What the task requires | The expected output is each line from the one containing "(387, 255) = (500, 358): none" to the last line of the data below, set down exactly, minus the pictures.

Content starts

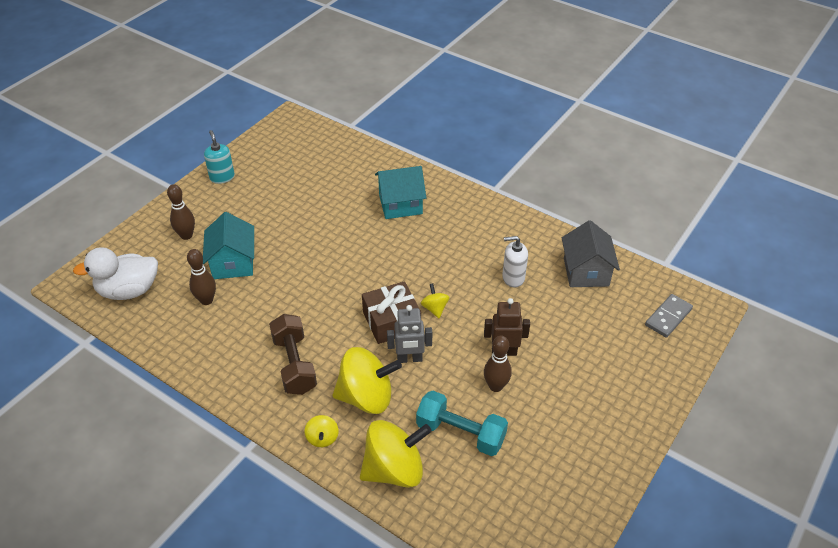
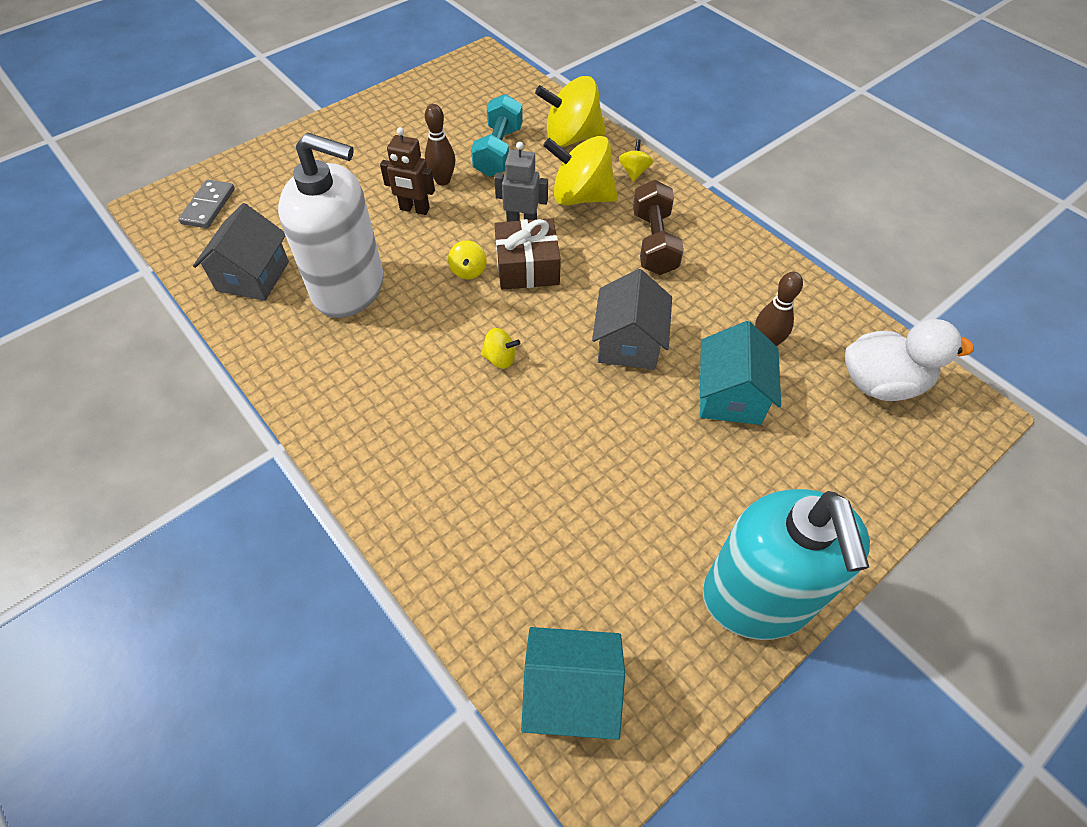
camera: 165 degrees left, 10 degrees up
(186, 235) = (809, 465): brown bowling pin -> none
(222, 177) = (757, 597): turquoise soap dispenser -> turquoise soap dispenser, size x2.25
(304, 281) = (628, 343): none -> grey house
(387, 255) = (500, 358): none -> yellow spinning top
(400, 204) = (446, 447): turquoise house -> turquoise house (570, 693)
(460, 433) = (498, 151): turquoise dumbbell -> turquoise dumbbell turned 60 degrees clockwise
(513, 278) = (349, 288): white soap dispenser -> white soap dispenser, size x2.25
(668, 317) = (208, 206): grey domino -> grey domino turned 45 degrees counterclockwise

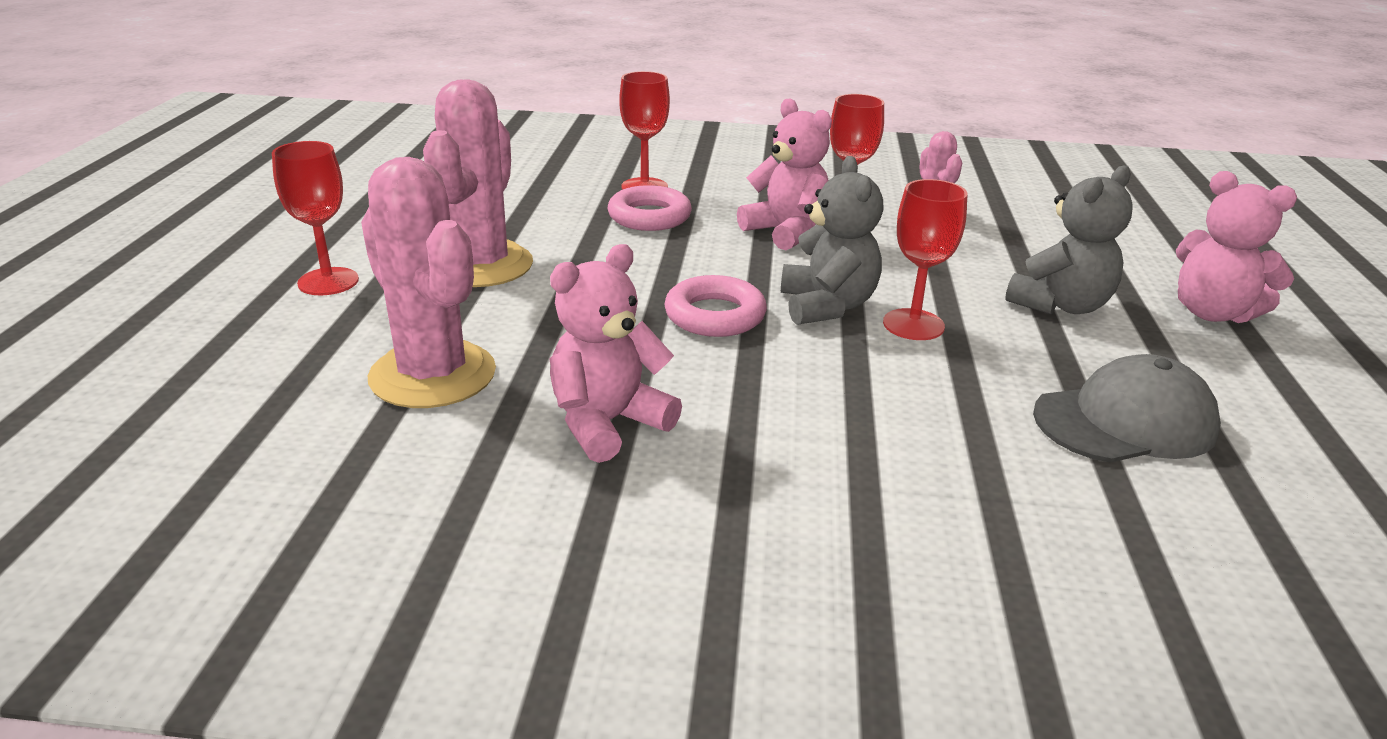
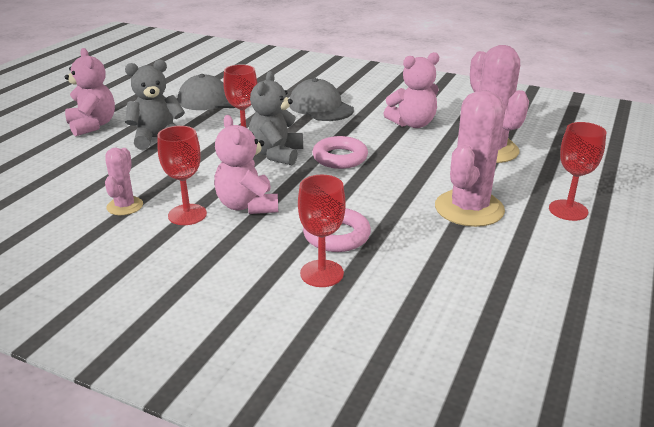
camera: 160 degrees left, 0 degrees up
(857, 442) = (320, 107): none -> grey cap

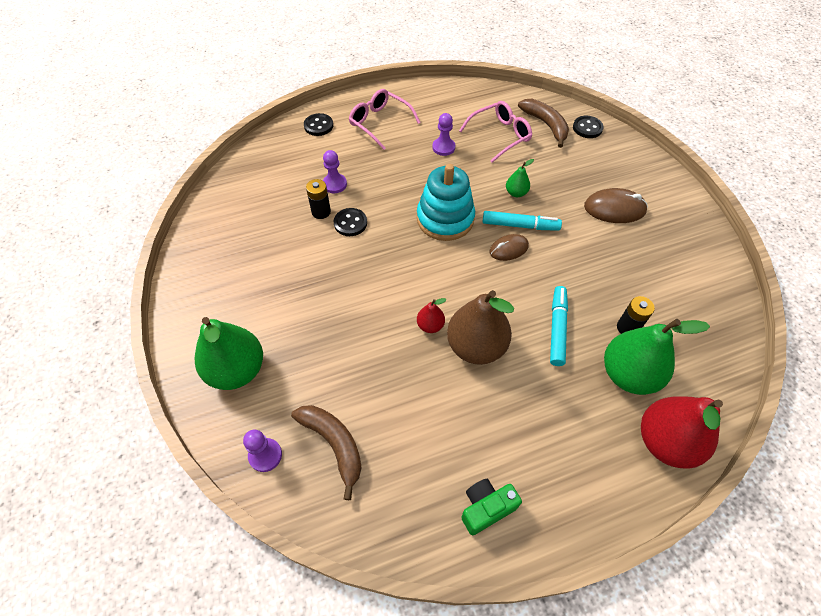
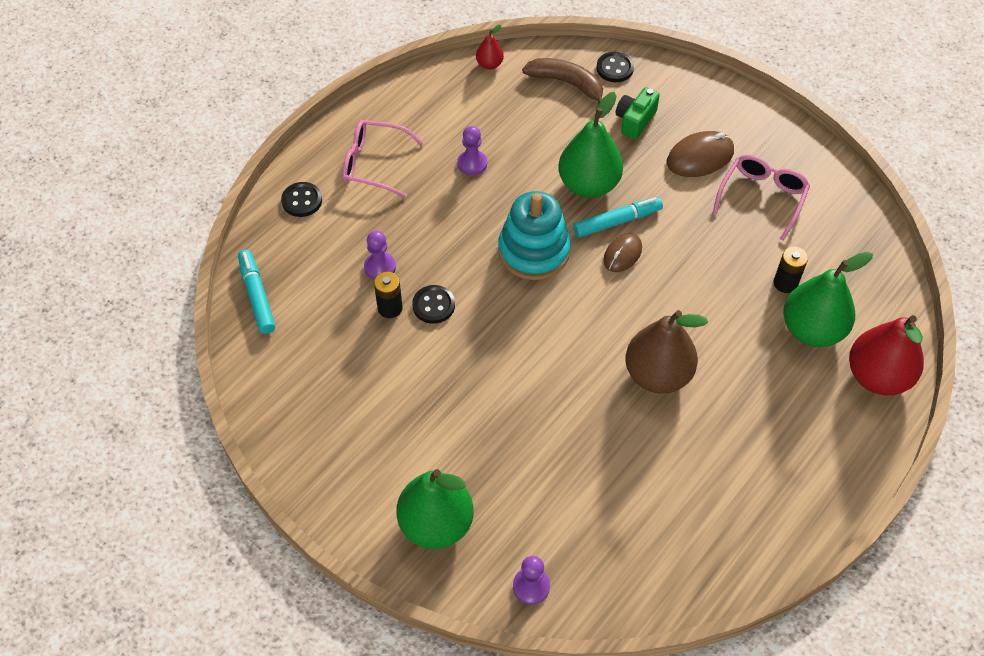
camera: 30 degrees left, 0 degrees up
(334, 445) = (589, 540): brown banana -> none
(430, 325) = (599, 376): red pear -> red pear (489, 64)
(486, 508) = (763, 518): green camera -> green camera (635, 121)
(500, 135) = (525, 120): pink glasses -> pink glasses (762, 197)
(516, 193) = (588, 185): green pear -> green pear, size x2.14
(557, 328) = (722, 317): turquoise marker -> turquoise marker (257, 296)

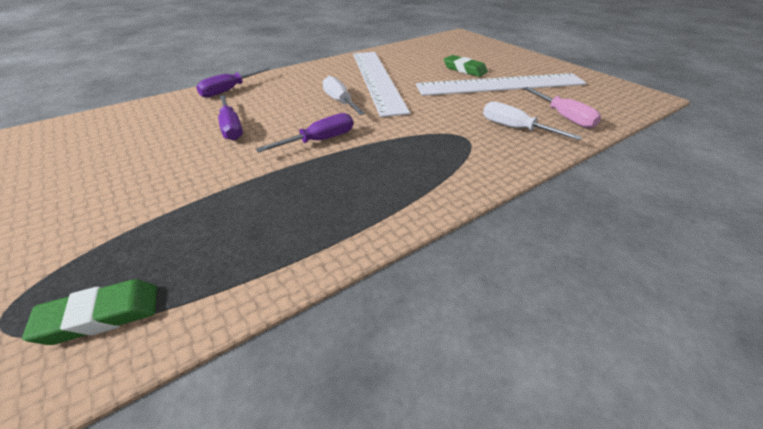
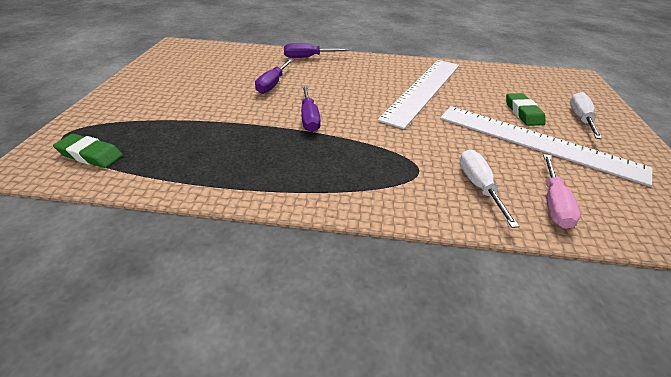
camera: 40 degrees right, 0 degrees up
(319, 141) = (309, 118): purple screwdriver -> purple screwdriver turned 75 degrees clockwise
(340, 101) = (367, 96): white screwdriver -> white screwdriver (580, 119)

Content ends

Answer below |
(387, 255) = (500, 358): none -> yellow spinning top
(400, 204) = (446, 447): turquoise house -> turquoise house (570, 693)
(460, 433) = (498, 151): turquoise dumbbell -> turquoise dumbbell turned 60 degrees clockwise
(513, 278) = (349, 288): white soap dispenser -> white soap dispenser, size x2.25
(668, 317) = (208, 206): grey domino -> grey domino turned 45 degrees counterclockwise

camera: 160 degrees left, 0 degrees up
(857, 442) = (320, 107): none -> grey cap

camera: 30 degrees left, 0 degrees up
(334, 445) = (589, 540): brown banana -> none
(430, 325) = (599, 376): red pear -> red pear (489, 64)
(486, 508) = (763, 518): green camera -> green camera (635, 121)
(500, 135) = (525, 120): pink glasses -> pink glasses (762, 197)
(516, 193) = (588, 185): green pear -> green pear, size x2.14
(557, 328) = (722, 317): turquoise marker -> turquoise marker (257, 296)

camera: 40 degrees right, 0 degrees up
(319, 141) = (309, 118): purple screwdriver -> purple screwdriver turned 75 degrees clockwise
(340, 101) = (367, 96): white screwdriver -> white screwdriver (580, 119)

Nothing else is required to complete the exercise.